> WORK INSTRUCTIONS:
Every line that contains the word "buffer" should be copied from the records below.

Structured diff data
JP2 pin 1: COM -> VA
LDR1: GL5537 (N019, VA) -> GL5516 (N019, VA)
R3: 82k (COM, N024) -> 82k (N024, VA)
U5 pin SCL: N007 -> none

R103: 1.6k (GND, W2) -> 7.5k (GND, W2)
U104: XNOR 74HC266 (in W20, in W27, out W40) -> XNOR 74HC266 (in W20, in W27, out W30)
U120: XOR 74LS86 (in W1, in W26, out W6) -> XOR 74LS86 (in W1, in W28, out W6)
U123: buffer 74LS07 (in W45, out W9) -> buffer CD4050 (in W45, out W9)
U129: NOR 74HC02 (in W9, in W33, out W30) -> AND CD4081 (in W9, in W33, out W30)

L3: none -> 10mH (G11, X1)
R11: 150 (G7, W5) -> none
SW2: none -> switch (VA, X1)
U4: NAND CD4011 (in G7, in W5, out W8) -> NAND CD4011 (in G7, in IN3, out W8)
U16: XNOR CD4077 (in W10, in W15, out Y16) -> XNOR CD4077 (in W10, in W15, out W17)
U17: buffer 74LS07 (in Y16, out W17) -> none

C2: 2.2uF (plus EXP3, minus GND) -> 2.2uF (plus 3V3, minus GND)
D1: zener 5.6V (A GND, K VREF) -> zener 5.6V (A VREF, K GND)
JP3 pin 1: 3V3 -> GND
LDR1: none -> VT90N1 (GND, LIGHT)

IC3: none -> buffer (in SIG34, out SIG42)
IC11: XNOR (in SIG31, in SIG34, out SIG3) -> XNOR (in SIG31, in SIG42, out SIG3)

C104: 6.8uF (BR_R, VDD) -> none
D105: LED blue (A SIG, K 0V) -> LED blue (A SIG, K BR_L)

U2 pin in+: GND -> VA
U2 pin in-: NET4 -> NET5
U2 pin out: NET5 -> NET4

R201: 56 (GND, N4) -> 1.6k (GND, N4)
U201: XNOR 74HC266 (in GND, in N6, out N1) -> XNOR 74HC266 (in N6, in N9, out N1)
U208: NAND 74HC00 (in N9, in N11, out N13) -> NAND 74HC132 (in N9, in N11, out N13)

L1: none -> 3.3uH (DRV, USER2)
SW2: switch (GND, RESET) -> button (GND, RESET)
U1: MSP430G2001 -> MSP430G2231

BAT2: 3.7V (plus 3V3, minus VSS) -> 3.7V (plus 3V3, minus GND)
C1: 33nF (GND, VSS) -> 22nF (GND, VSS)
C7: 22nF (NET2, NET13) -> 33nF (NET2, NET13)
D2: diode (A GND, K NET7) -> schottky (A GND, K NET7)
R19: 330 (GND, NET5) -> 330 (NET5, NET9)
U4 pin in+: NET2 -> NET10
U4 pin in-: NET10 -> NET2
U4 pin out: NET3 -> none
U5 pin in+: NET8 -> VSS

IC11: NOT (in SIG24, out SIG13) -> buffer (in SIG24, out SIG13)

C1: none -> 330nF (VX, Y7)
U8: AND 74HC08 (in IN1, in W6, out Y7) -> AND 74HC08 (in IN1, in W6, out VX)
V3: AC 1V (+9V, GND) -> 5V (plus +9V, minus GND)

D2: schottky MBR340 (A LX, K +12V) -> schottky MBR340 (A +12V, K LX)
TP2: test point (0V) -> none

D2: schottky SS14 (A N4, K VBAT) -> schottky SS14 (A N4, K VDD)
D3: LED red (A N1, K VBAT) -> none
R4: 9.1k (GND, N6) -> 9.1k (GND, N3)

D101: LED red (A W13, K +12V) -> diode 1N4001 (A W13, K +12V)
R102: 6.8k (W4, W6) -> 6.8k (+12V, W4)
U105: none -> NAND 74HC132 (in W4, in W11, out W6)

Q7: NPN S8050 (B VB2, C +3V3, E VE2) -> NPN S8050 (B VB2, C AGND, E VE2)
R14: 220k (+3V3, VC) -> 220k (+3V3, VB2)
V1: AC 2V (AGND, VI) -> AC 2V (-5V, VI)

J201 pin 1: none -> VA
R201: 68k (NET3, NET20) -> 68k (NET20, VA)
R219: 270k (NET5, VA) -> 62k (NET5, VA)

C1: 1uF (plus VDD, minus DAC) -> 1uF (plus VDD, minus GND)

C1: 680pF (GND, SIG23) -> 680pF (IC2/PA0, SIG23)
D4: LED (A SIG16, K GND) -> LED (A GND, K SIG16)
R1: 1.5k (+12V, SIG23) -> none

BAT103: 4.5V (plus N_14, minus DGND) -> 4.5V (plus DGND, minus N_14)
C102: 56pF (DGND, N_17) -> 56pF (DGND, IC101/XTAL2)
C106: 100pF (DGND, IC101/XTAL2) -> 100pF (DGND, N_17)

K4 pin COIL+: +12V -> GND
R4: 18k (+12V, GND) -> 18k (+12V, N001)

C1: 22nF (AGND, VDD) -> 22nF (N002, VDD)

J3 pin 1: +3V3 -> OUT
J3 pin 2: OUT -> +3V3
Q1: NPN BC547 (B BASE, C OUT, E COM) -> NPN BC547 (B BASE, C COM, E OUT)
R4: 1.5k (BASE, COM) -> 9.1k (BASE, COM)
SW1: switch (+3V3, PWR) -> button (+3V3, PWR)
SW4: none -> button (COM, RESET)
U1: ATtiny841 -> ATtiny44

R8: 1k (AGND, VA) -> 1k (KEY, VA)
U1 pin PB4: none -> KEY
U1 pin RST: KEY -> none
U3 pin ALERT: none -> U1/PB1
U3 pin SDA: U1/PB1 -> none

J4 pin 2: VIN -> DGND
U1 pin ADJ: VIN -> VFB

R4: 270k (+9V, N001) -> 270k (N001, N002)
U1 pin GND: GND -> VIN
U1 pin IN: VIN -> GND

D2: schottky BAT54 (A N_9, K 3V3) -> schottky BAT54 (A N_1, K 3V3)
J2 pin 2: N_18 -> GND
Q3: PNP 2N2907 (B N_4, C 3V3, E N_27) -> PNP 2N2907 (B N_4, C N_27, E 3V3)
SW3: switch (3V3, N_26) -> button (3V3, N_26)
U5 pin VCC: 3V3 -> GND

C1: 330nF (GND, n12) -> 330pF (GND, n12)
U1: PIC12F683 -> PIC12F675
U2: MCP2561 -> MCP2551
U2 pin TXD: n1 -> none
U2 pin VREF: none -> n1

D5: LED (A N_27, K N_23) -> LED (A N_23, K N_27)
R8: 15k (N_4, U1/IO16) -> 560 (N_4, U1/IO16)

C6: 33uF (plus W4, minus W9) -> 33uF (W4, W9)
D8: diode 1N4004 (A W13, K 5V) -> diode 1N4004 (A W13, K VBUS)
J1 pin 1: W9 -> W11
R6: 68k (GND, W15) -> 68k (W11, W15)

> OUTPUT FOR THIS EXERCISE:
U123: buffer 74LS07 (in W45, out W9) -> buffer CD4050 (in W45, out W9)
U17: buffer 74LS07 (in Y16, out W17) -> none
IC3: none -> buffer (in SIG34, out SIG42)
IC11: NOT (in SIG24, out SIG13) -> buffer (in SIG24, out SIG13)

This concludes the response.